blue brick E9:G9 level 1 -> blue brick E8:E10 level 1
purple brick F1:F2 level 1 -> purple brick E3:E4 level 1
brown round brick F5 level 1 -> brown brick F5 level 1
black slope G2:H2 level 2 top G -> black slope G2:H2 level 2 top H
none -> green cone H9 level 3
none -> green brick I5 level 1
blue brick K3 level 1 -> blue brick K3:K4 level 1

....................

**Task objective**
Check each line above for the string "none" and copy the ones that have it.

**The completed task**
none -> green cone H9 level 3
none -> green brick I5 level 1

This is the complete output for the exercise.